Records
========================================================================

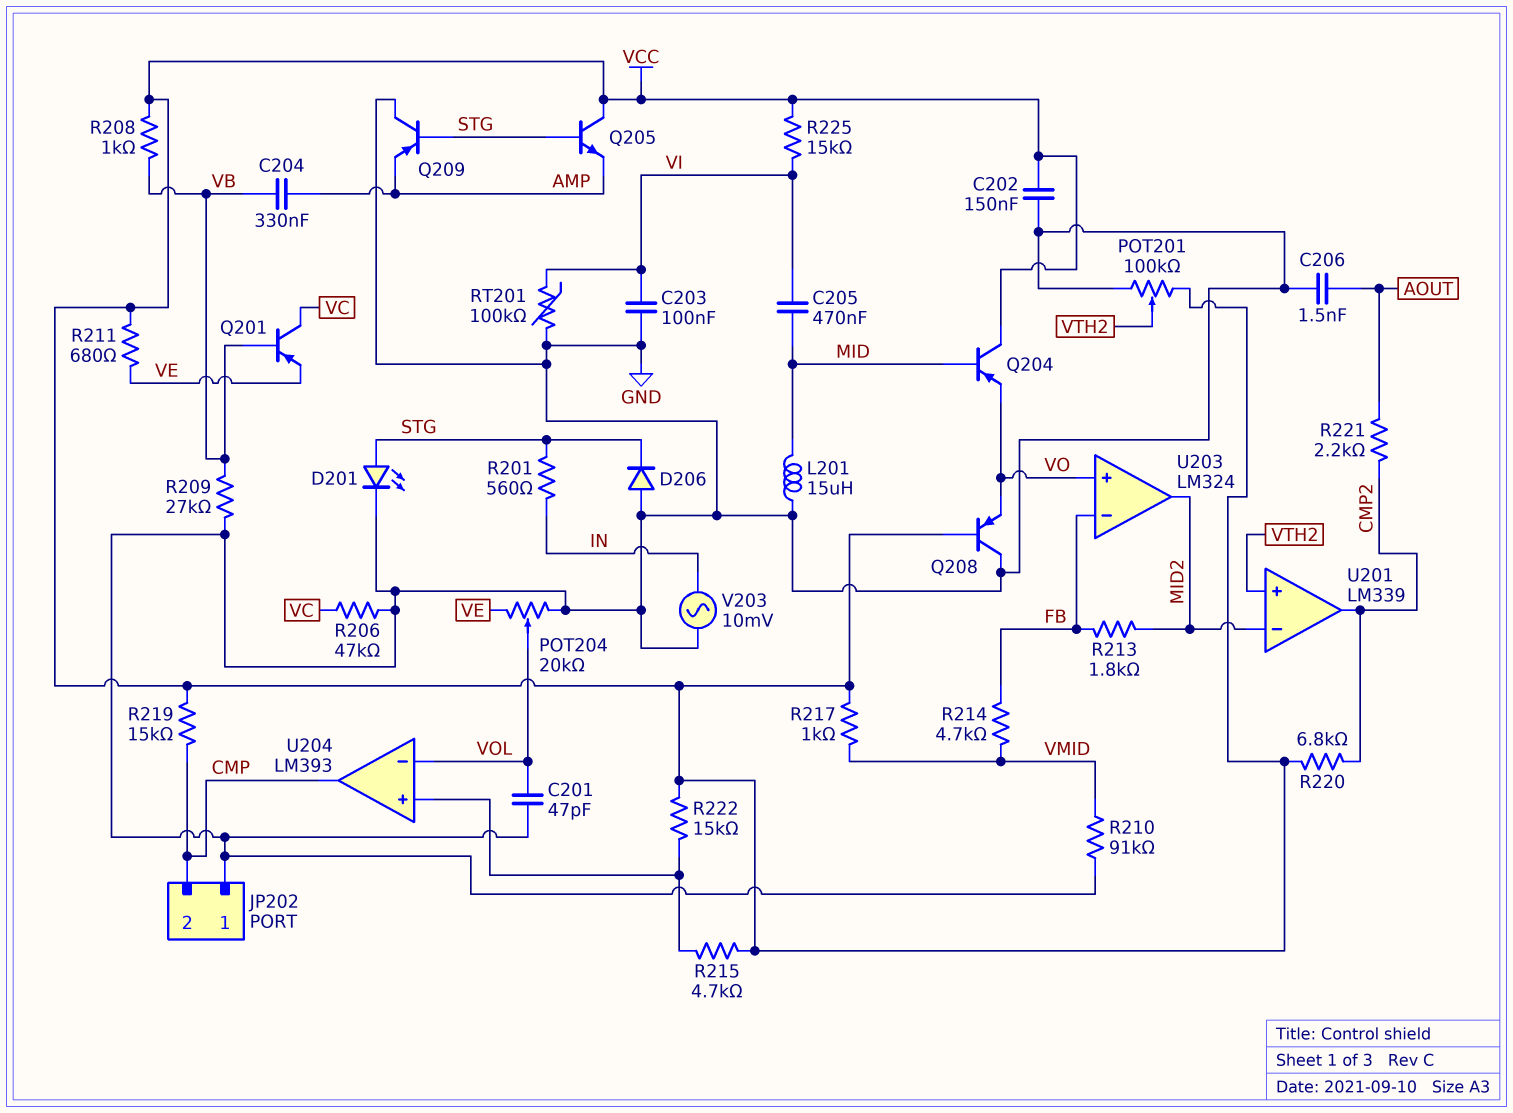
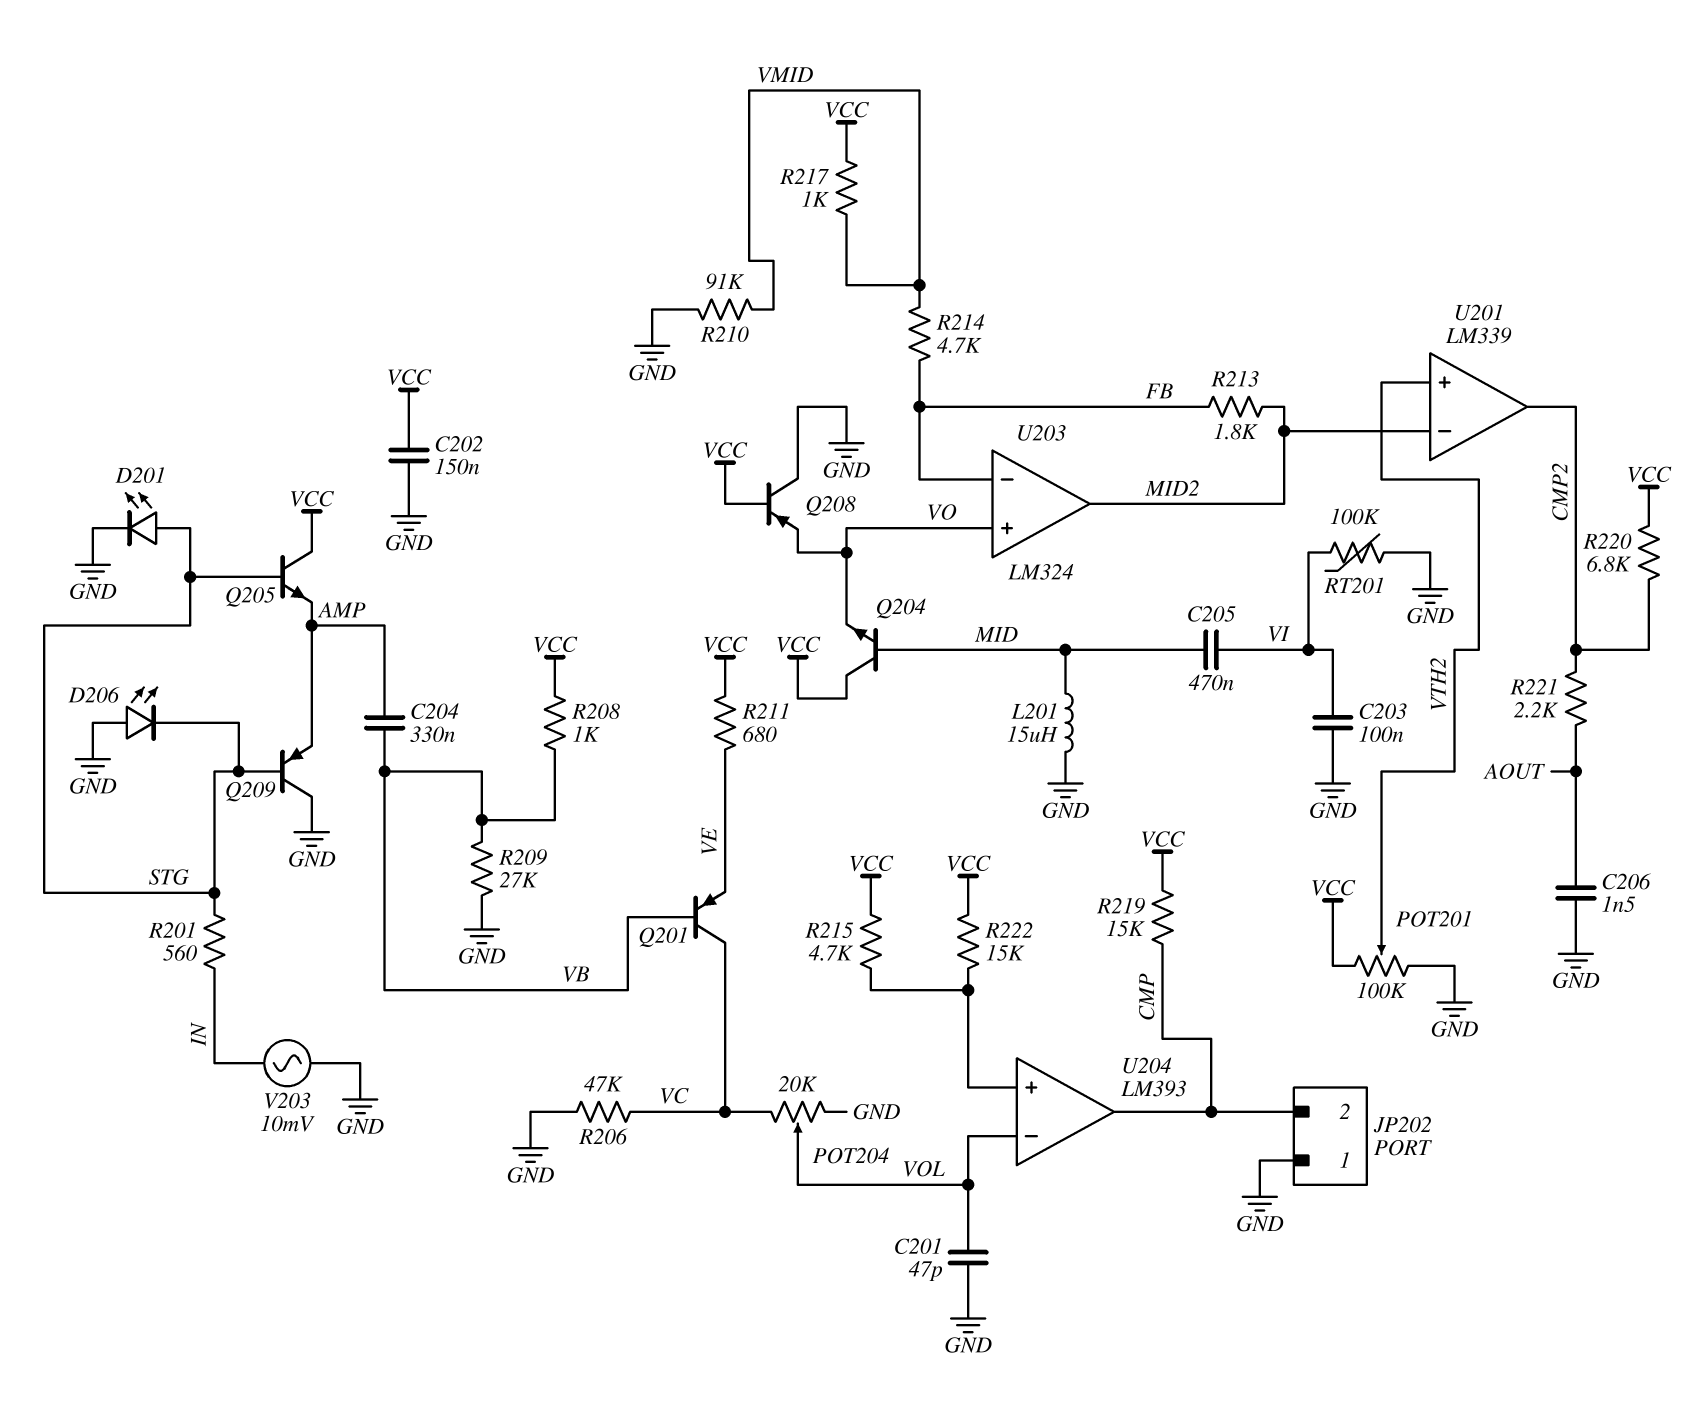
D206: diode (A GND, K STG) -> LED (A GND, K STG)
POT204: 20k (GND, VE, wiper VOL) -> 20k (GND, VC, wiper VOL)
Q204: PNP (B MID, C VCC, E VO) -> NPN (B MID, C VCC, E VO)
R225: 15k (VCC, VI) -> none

========================================================================

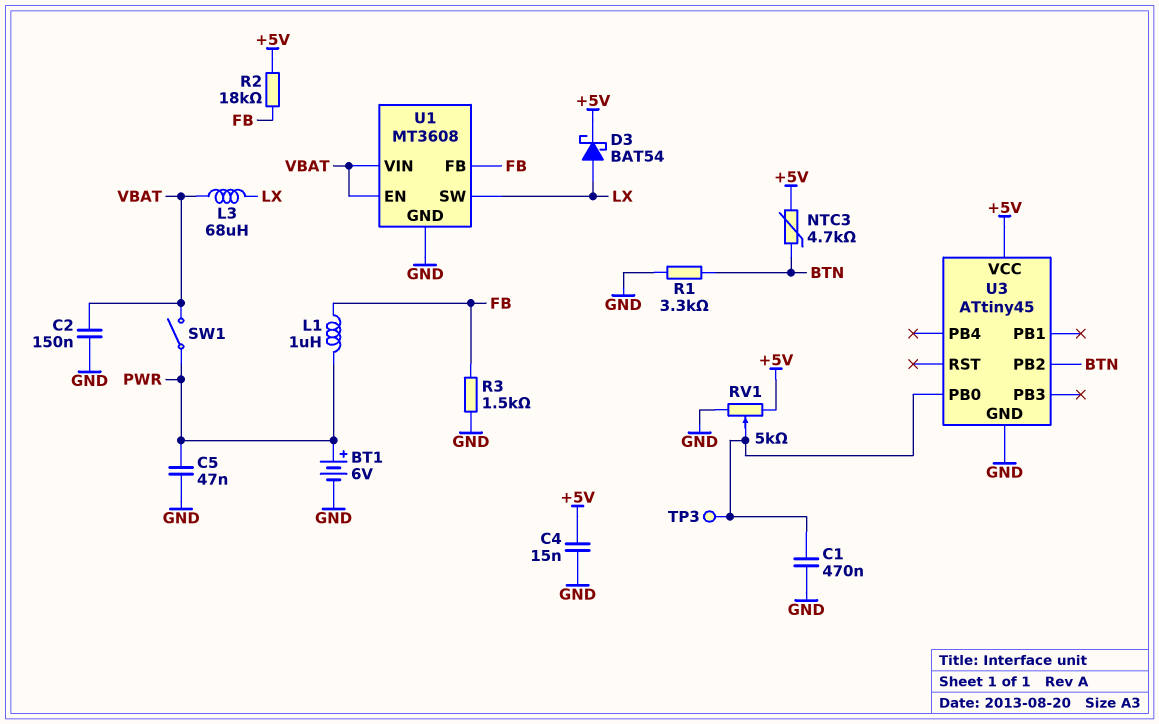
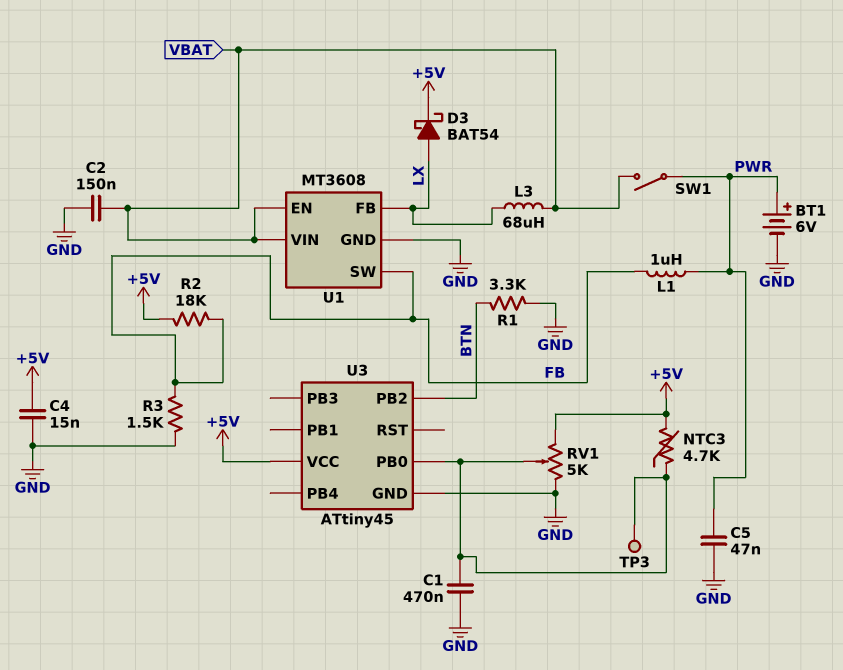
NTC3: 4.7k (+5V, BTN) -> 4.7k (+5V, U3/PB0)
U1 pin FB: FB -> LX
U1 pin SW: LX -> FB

========================================================================

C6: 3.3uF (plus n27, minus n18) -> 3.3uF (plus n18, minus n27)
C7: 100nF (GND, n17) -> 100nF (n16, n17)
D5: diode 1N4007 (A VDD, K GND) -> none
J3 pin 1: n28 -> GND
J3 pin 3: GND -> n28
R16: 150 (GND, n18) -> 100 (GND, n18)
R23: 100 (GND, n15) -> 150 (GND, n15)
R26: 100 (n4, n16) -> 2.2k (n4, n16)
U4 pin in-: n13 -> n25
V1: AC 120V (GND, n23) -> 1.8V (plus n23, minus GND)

========================================================================

Work request
When a line of the data holds the string "minus", pick it out and copy it.

Solution
C6: 3.3uF (plus n27, minus n18) -> 3.3uF (plus n18, minus n27)
V1: AC 120V (GND, n23) -> 1.8V (plus n23, minus GND)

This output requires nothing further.